Problem to work on:
The whole listing is to be written out again exactly; the pictures are not.

▬▬▬▬▬▬

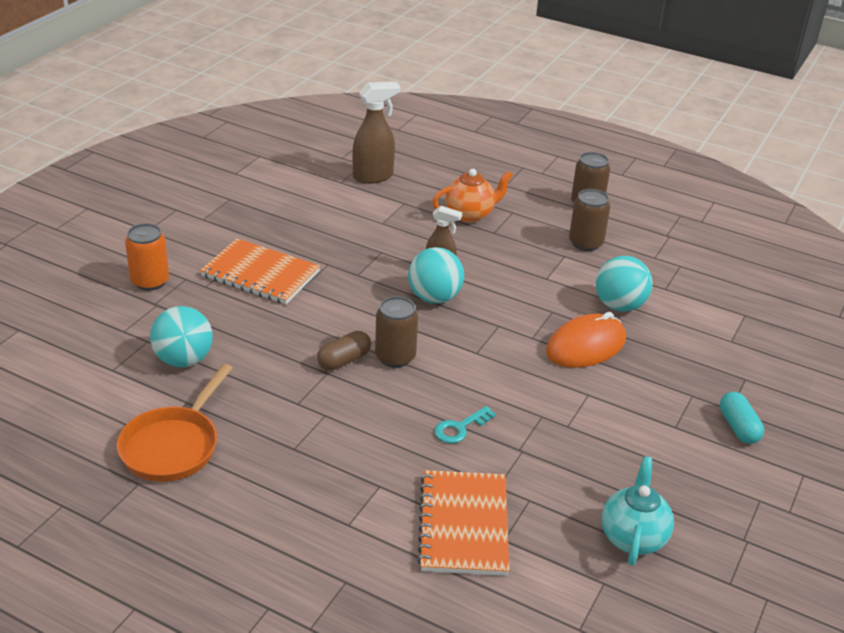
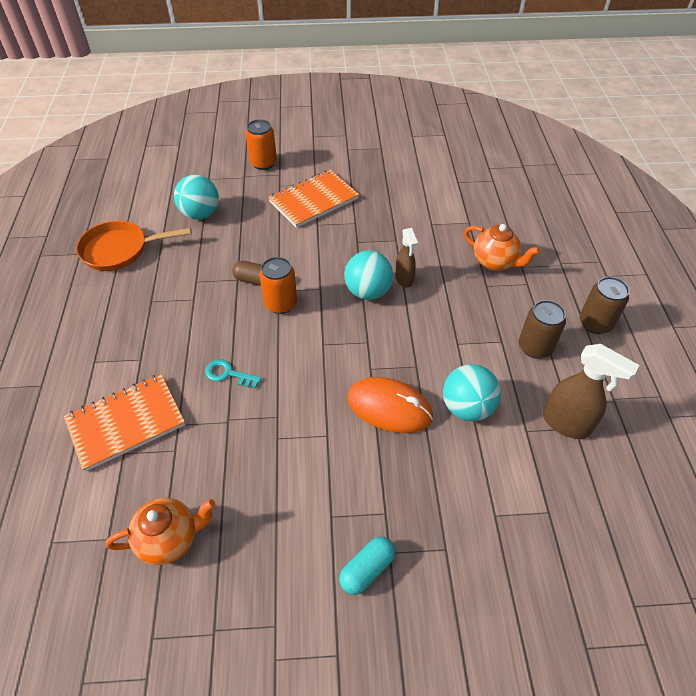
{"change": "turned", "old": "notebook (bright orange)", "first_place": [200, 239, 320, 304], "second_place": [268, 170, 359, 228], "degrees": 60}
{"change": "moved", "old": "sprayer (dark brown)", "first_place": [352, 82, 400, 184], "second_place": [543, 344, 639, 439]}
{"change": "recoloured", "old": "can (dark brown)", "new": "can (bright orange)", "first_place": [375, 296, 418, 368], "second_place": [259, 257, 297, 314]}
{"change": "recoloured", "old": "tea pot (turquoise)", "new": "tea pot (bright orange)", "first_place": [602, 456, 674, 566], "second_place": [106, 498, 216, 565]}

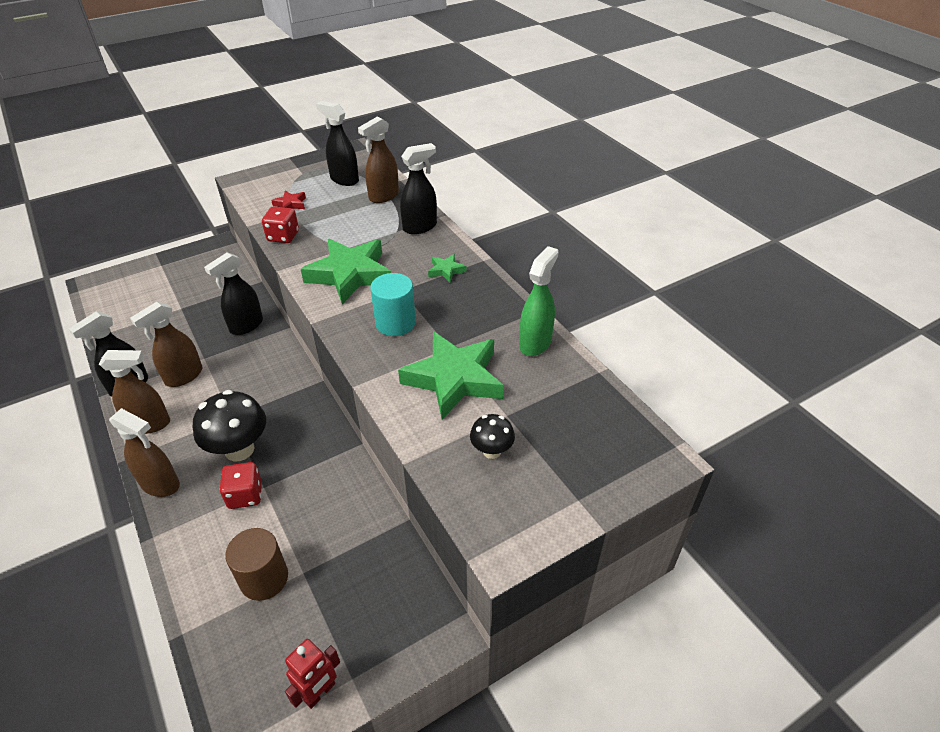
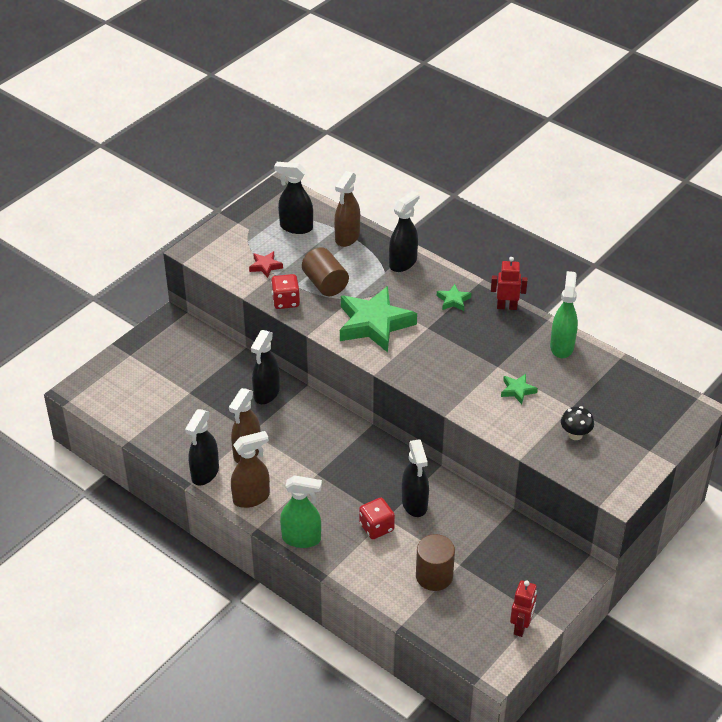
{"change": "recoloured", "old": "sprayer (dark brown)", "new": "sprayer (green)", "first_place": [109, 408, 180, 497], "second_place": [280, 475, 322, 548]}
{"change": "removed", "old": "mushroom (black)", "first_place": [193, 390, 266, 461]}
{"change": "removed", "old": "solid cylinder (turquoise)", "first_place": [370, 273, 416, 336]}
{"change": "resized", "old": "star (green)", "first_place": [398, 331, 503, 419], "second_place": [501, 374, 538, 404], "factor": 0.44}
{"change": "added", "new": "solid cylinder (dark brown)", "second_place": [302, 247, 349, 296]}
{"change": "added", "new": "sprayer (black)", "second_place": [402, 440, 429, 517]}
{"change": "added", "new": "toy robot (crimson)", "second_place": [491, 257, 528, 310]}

▬▬▬▬▬▬

Solution for this exercise:
{"change": "turned", "old": "notebook (bright orange)", "first_place": [200, 239, 320, 304], "second_place": [268, 170, 359, 228], "degrees": 60}
{"change": "moved", "old": "sprayer (dark brown)", "first_place": [352, 82, 400, 184], "second_place": [543, 344, 639, 439]}
{"change": "recoloured", "old": "can (dark brown)", "new": "can (bright orange)", "first_place": [375, 296, 418, 368], "second_place": [259, 257, 297, 314]}
{"change": "recoloured", "old": "tea pot (turquoise)", "new": "tea pot (bright orange)", "first_place": [602, 456, 674, 566], "second_place": [106, 498, 216, 565]}

{"change": "recoloured", "old": "sprayer (dark brown)", "new": "sprayer (green)", "first_place": [109, 408, 180, 497], "second_place": [280, 475, 322, 548]}
{"change": "removed", "old": "mushroom (black)", "first_place": [193, 390, 266, 461]}
{"change": "removed", "old": "solid cylinder (turquoise)", "first_place": [370, 273, 416, 336]}
{"change": "resized", "old": "star (green)", "first_place": [398, 331, 503, 419], "second_place": [501, 374, 538, 404], "factor": 0.44}
{"change": "added", "new": "solid cylinder (dark brown)", "second_place": [302, 247, 349, 296]}
{"change": "added", "new": "sprayer (black)", "second_place": [402, 440, 429, 517]}
{"change": "added", "new": "toy robot (crimson)", "second_place": [491, 257, 528, 310]}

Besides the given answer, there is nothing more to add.